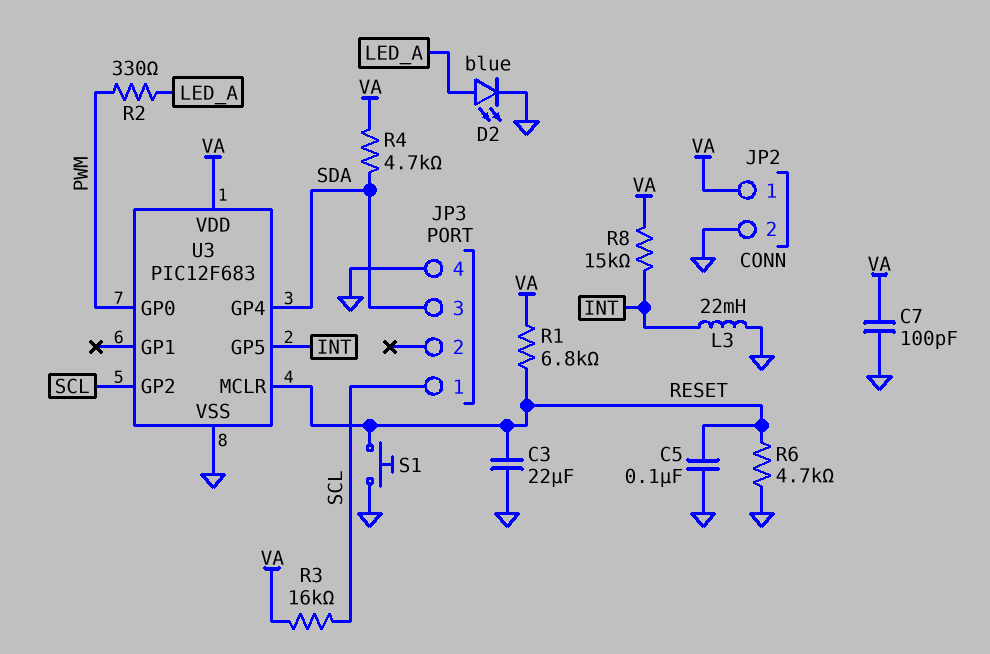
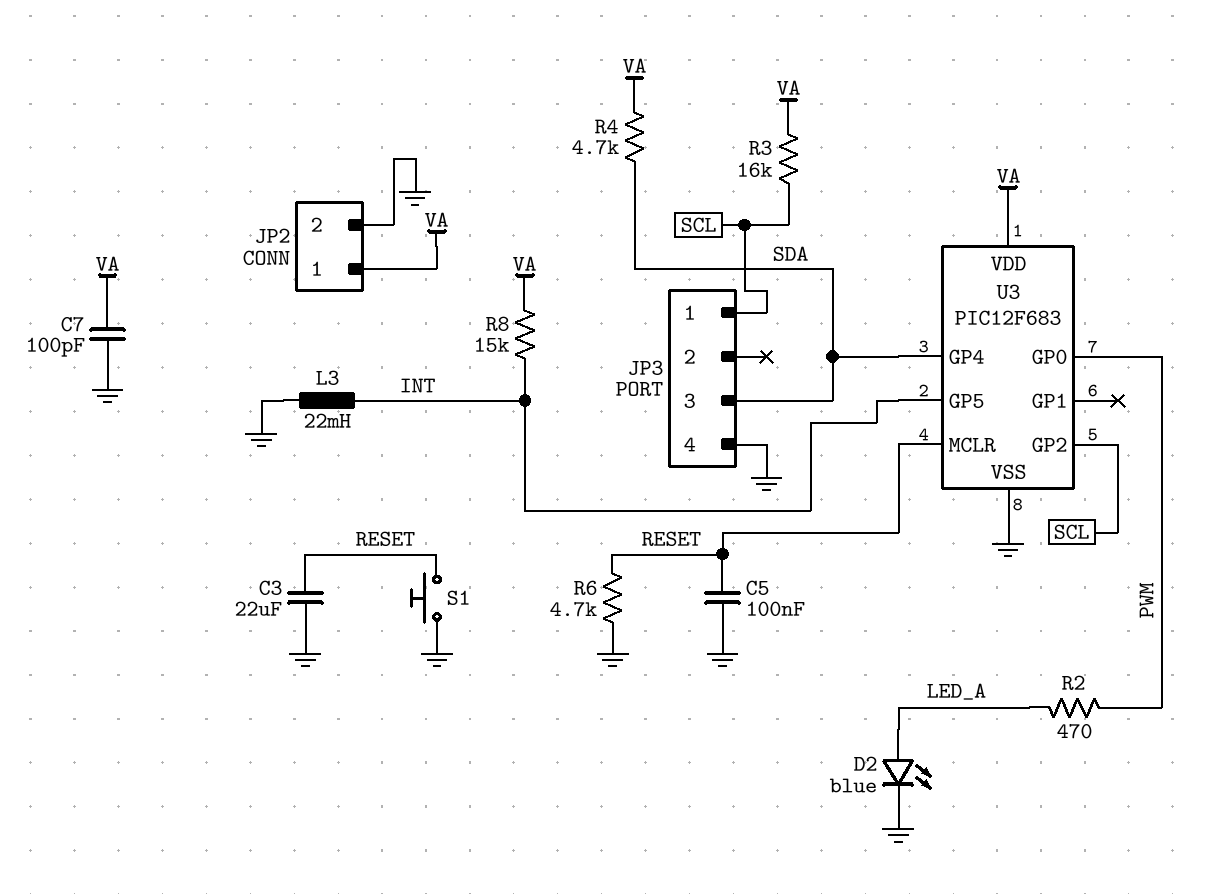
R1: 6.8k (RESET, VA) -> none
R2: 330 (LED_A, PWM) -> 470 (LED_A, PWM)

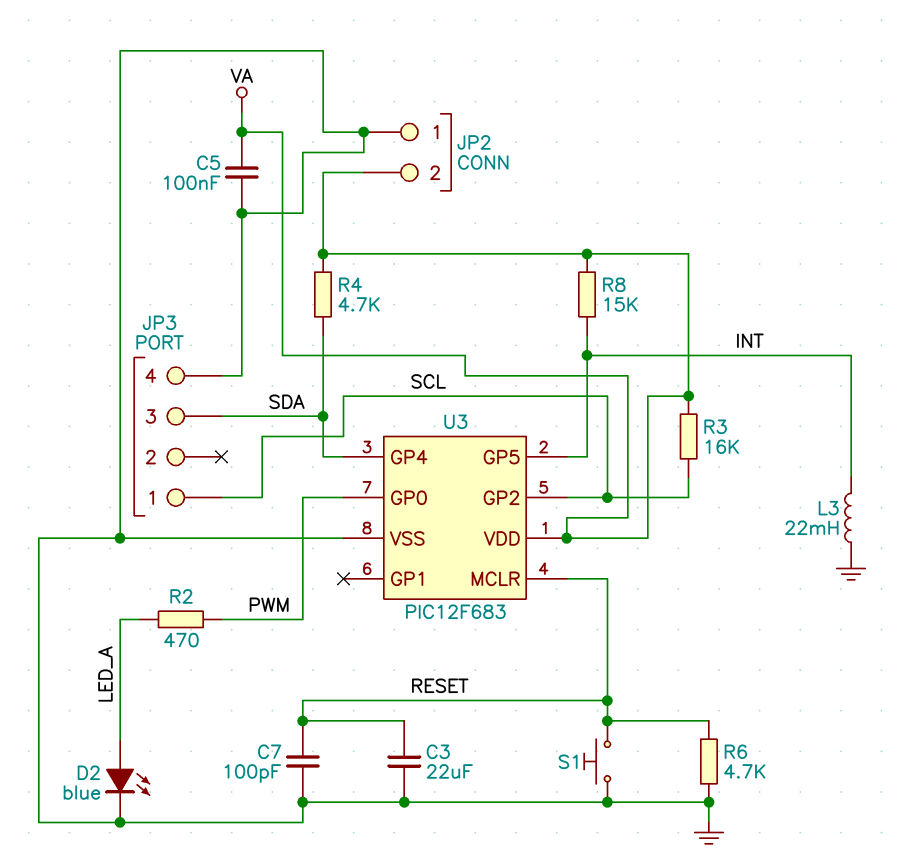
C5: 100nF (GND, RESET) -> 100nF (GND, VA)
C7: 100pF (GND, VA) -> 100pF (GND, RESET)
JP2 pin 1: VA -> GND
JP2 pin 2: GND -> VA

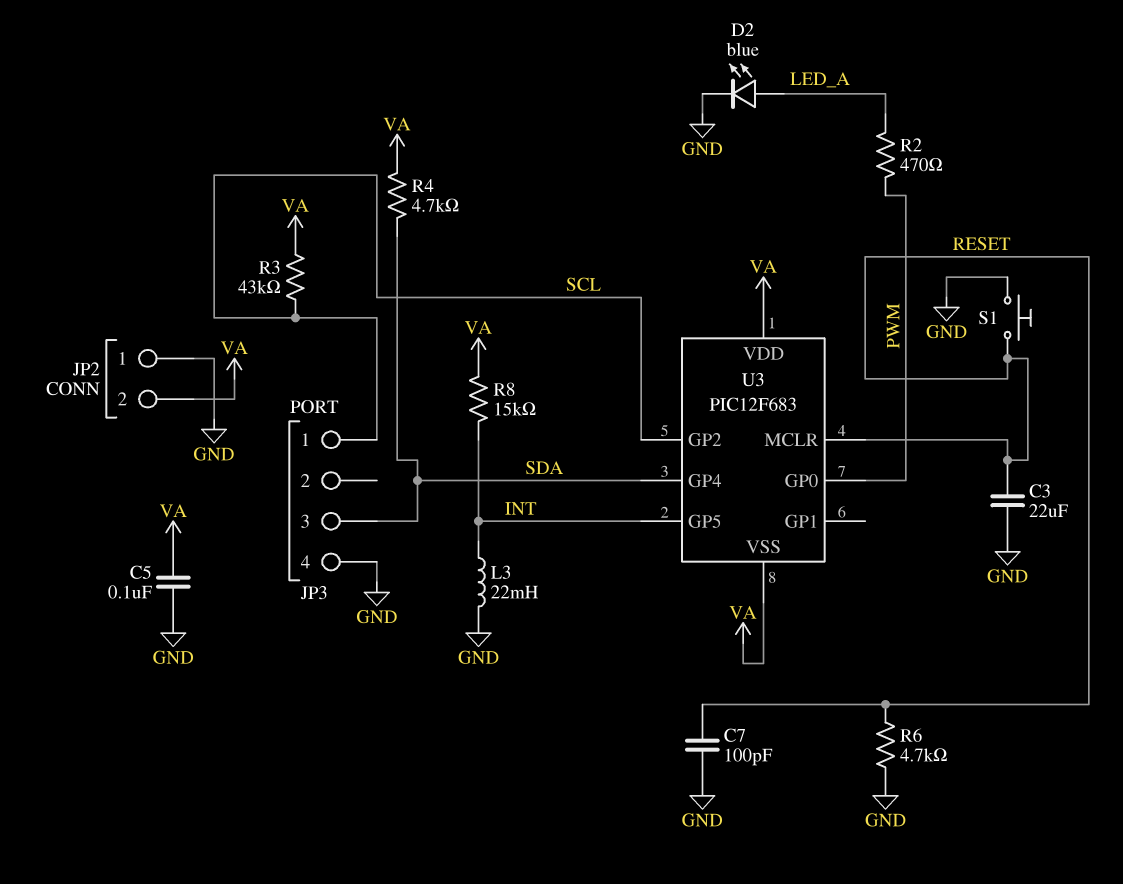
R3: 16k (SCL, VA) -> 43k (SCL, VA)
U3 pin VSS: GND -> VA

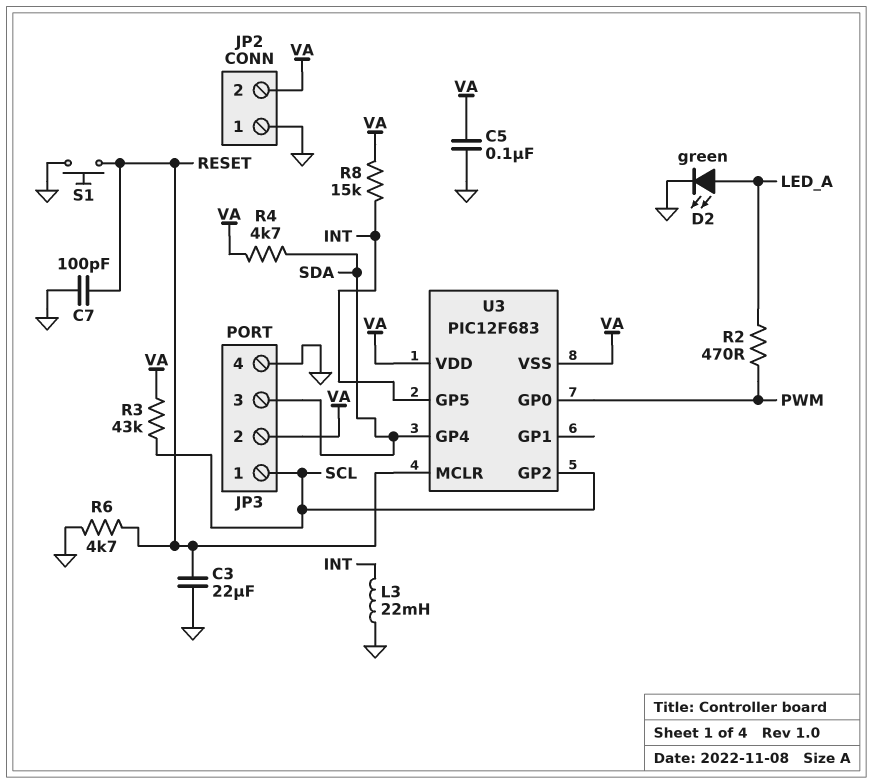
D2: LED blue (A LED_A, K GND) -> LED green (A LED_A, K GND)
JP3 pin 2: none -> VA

+++

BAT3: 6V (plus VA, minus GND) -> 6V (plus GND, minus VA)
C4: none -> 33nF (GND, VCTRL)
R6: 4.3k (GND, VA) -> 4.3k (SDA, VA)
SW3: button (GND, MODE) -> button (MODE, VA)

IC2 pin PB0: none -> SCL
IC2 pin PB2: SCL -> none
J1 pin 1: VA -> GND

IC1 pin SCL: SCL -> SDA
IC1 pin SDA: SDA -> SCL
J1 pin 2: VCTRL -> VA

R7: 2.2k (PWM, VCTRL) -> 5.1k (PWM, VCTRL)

+++

**TASK BRIEF**
Pull every line containing the word "RESET" out of the listing.

**TASK SOLUTION**
R1: 6.8k (RESET, VA) -> none
C5: 100nF (GND, RESET) -> 100nF (GND, VA)
C7: 100pF (GND, VA) -> 100pF (GND, RESET)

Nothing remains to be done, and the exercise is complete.